▶ [Task objective]: Could you reproduce, word for word, everything below from the line containing "black cross: (339, 210)" down to the line containing "purple pentagon: (1788, 672)", with both of those lines included and no others?

▶ [Data in this exercise]:
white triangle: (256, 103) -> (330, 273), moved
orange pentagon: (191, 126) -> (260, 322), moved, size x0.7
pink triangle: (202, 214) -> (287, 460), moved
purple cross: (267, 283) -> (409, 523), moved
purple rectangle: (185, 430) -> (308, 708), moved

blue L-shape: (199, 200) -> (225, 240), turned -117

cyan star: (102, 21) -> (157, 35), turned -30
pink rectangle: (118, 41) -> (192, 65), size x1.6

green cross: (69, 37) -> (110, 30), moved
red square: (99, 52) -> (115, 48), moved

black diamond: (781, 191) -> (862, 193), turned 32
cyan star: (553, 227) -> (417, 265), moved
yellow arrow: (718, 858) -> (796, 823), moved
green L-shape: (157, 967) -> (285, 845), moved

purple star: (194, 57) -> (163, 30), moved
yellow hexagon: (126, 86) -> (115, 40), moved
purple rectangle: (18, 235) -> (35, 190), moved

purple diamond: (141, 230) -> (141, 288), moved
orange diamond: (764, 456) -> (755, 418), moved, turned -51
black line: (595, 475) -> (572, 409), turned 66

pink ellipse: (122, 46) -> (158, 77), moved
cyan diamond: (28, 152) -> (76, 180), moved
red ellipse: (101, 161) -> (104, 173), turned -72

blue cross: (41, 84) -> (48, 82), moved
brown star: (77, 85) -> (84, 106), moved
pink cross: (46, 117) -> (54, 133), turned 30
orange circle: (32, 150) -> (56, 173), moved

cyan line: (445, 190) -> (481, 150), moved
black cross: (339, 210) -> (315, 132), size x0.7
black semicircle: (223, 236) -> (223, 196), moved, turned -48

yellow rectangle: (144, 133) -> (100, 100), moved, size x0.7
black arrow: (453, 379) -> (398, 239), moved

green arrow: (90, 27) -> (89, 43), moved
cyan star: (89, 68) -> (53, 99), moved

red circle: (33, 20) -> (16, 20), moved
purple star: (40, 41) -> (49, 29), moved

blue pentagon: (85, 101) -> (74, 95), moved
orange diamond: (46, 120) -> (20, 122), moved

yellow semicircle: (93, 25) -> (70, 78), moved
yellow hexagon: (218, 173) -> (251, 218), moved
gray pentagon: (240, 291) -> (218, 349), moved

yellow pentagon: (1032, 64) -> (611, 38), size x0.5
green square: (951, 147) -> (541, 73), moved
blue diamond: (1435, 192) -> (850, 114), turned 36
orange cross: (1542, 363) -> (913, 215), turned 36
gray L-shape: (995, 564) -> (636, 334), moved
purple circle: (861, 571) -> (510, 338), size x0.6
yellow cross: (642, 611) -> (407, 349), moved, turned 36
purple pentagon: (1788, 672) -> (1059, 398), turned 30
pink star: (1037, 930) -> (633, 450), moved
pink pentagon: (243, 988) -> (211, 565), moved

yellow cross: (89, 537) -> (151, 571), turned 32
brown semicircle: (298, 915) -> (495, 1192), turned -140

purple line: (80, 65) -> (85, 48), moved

▶ [Result for this exercise]:
black cross: (339, 210) -> (315, 132), size x0.7
black semicircle: (223, 236) -> (223, 196), moved, turned -48

yellow rectangle: (144, 133) -> (100, 100), moved, size x0.7
black arrow: (453, 379) -> (398, 239), moved

green arrow: (90, 27) -> (89, 43), moved
cyan star: (89, 68) -> (53, 99), moved

red circle: (33, 20) -> (16, 20), moved
purple star: (40, 41) -> (49, 29), moved

blue pentagon: (85, 101) -> (74, 95), moved
orange diamond: (46, 120) -> (20, 122), moved

yellow semicircle: (93, 25) -> (70, 78), moved
yellow hexagon: (218, 173) -> (251, 218), moved
gray pentagon: (240, 291) -> (218, 349), moved

yellow pentagon: (1032, 64) -> (611, 38), size x0.5
green square: (951, 147) -> (541, 73), moved
blue diamond: (1435, 192) -> (850, 114), turned 36
orange cross: (1542, 363) -> (913, 215), turned 36
gray L-shape: (995, 564) -> (636, 334), moved
purple circle: (861, 571) -> (510, 338), size x0.6
yellow cross: (642, 611) -> (407, 349), moved, turned 36
purple pentagon: (1788, 672) -> (1059, 398), turned 30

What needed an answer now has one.